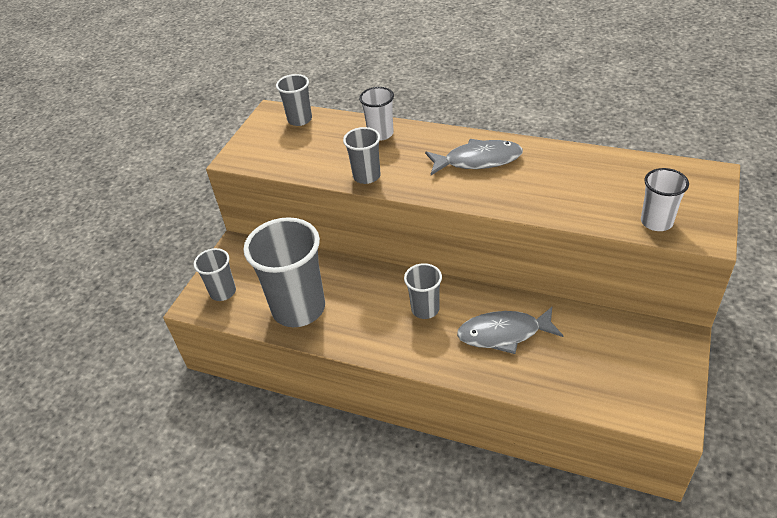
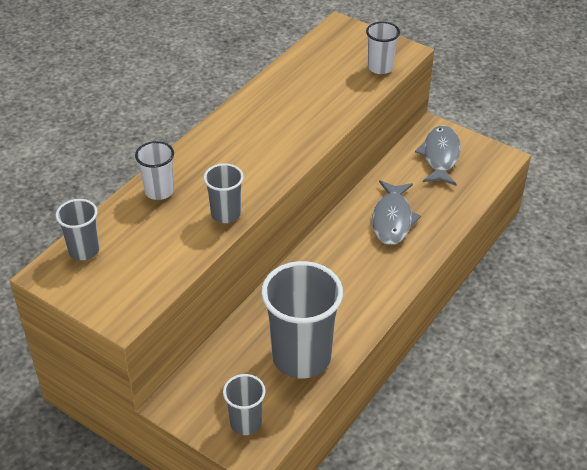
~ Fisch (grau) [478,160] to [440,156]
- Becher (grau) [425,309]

# # # # #

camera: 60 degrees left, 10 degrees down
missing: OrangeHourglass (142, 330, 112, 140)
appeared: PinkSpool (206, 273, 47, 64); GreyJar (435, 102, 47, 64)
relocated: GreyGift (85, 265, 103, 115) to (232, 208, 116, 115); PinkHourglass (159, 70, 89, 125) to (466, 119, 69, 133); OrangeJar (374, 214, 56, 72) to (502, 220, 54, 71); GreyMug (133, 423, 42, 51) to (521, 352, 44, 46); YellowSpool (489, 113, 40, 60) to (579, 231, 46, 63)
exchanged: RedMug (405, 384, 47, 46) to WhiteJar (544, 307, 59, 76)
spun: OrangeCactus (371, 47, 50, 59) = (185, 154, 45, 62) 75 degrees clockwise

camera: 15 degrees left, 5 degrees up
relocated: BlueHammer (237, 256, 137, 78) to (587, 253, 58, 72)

# # # # #

__Exercise instructions__
All that is wanted is the stretch of lines above from the one containing "camera: 60 degrees left, 10 degrees down" through the one containing "appeared: PinkSpool (206, 273, 47, 64);", duplicated exactly.

__The completed task__
camera: 60 degrees left, 10 degrees down
missing: OrangeHourglass (142, 330, 112, 140)
appeared: PinkSpool (206, 273, 47, 64); GreyJar (435, 102, 47, 64)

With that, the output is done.